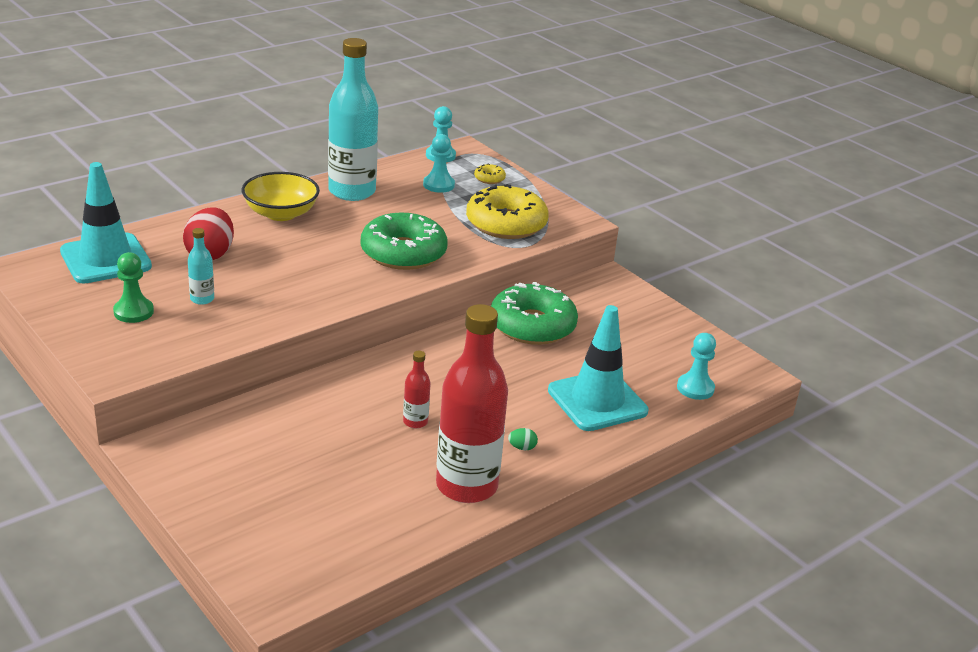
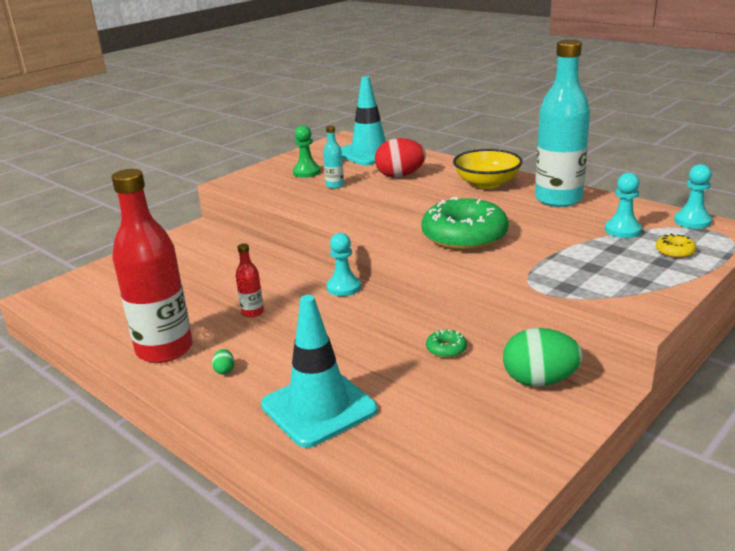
camera: 85 degrees right, 5 degrees down
(506, 224) = (577, 274): yellow donut -> none
(532, 326) = (446, 349): green donut -> green donut, size x0.41
(591, 297) = (539, 381): none -> green egg
(695, 388) = (376, 485): turquoise pawn -> turquoise pawn (343, 287)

┄┄┄┄┄┄┄┄┄┄

● **WORK REQUEST**
With the pictures removed, return the listing above in its exact original wording.

● **THE COMPLETED TASK**
camera: 85 degrees right, 5 degrees down
(506, 224) = (577, 274): yellow donut -> none
(532, 326) = (446, 349): green donut -> green donut, size x0.41
(591, 297) = (539, 381): none -> green egg
(695, 388) = (376, 485): turquoise pawn -> turquoise pawn (343, 287)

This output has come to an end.